Each line of the data below from the one holding "school desk: (367, 215) -> (220, 91), moved" to the one holding "window: (73, 538) -> (81, 32), width x1.44", inclusive, is to be reproduced exactly; no other line belongs in the answer.

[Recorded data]
[Start of Attachment]

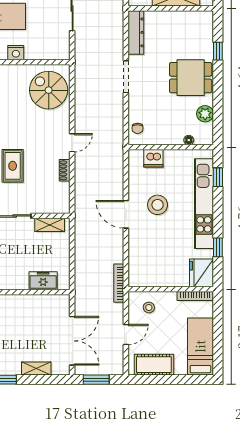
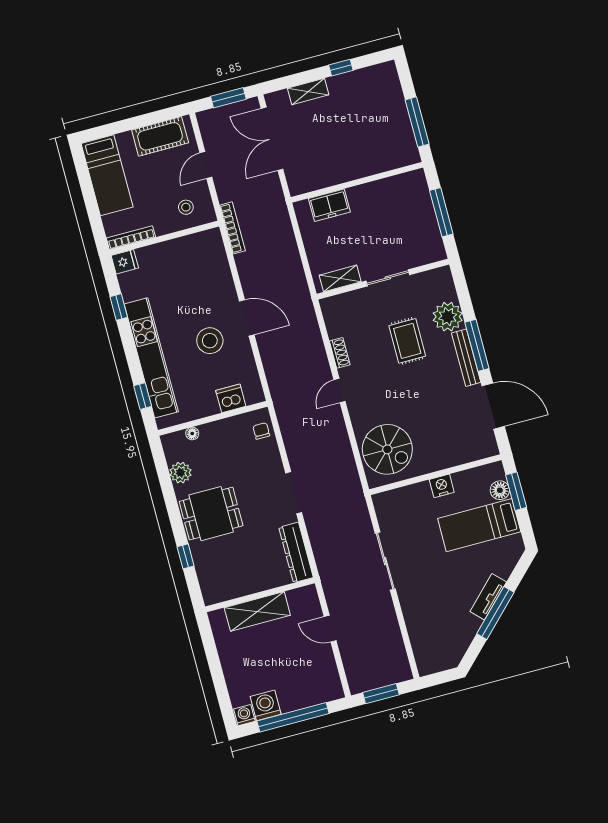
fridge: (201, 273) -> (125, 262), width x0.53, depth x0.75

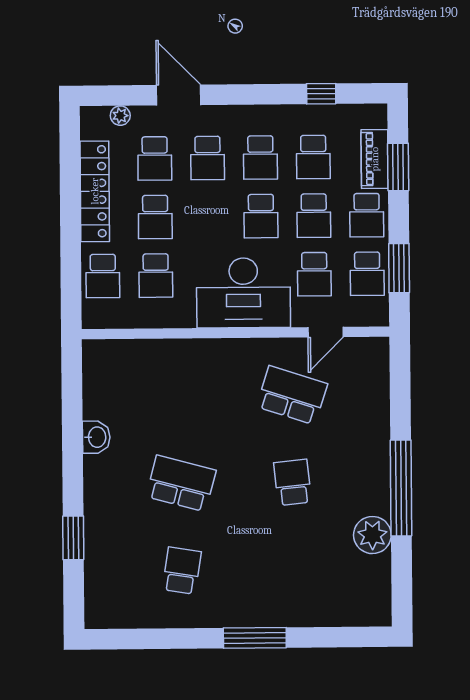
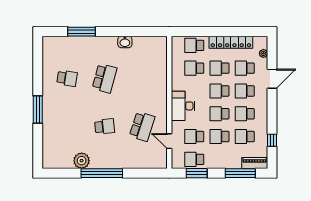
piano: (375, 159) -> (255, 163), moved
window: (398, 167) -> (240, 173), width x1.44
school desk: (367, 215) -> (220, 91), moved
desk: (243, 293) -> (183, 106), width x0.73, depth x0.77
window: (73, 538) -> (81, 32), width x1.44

[End of Attachment]
[Start of Attachment]

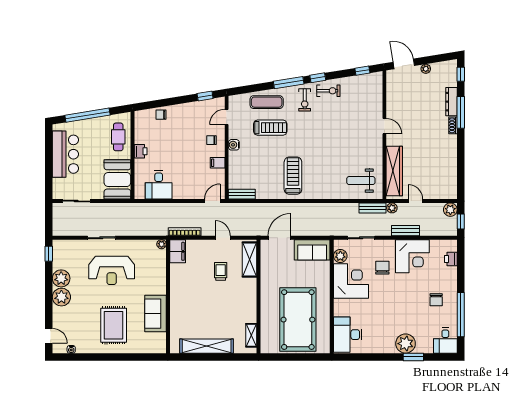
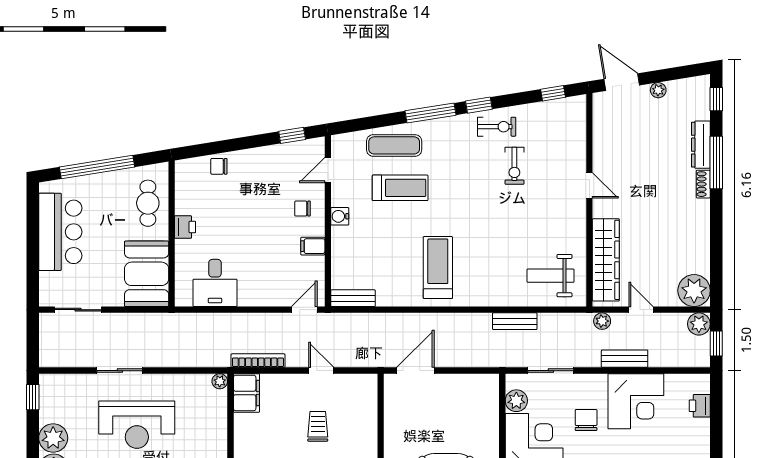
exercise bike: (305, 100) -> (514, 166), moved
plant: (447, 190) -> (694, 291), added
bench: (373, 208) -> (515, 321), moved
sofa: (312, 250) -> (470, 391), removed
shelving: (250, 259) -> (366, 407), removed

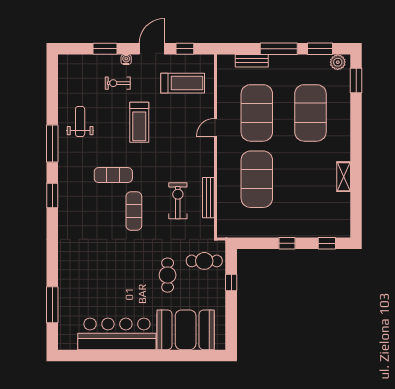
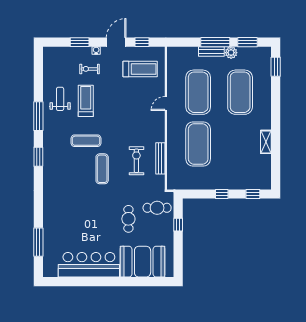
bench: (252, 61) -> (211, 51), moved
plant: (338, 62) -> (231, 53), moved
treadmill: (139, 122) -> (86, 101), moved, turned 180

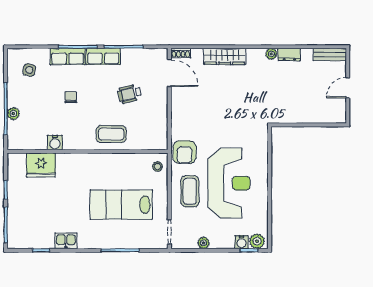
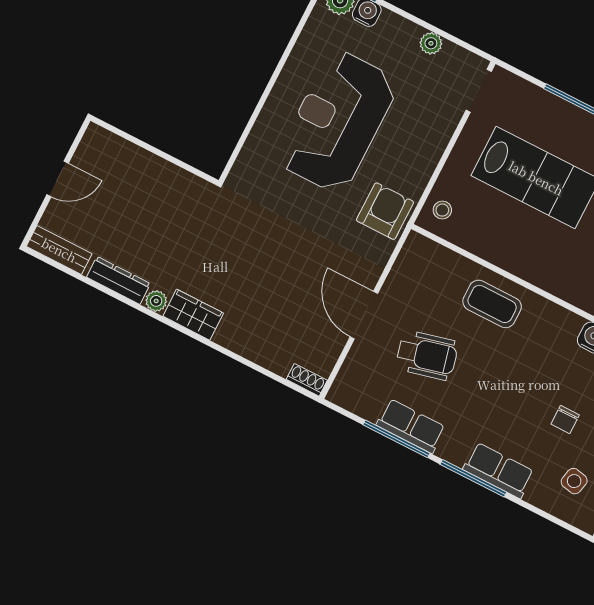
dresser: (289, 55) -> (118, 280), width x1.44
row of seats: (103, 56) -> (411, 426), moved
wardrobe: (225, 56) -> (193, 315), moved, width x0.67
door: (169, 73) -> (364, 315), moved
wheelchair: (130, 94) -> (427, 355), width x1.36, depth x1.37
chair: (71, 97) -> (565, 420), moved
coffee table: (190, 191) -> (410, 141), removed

[End of Attachment]

_Response below_
school desk: (367, 215) -> (220, 91), moved
desk: (243, 293) -> (183, 106), width x0.73, depth x0.77
window: (73, 538) -> (81, 32), width x1.44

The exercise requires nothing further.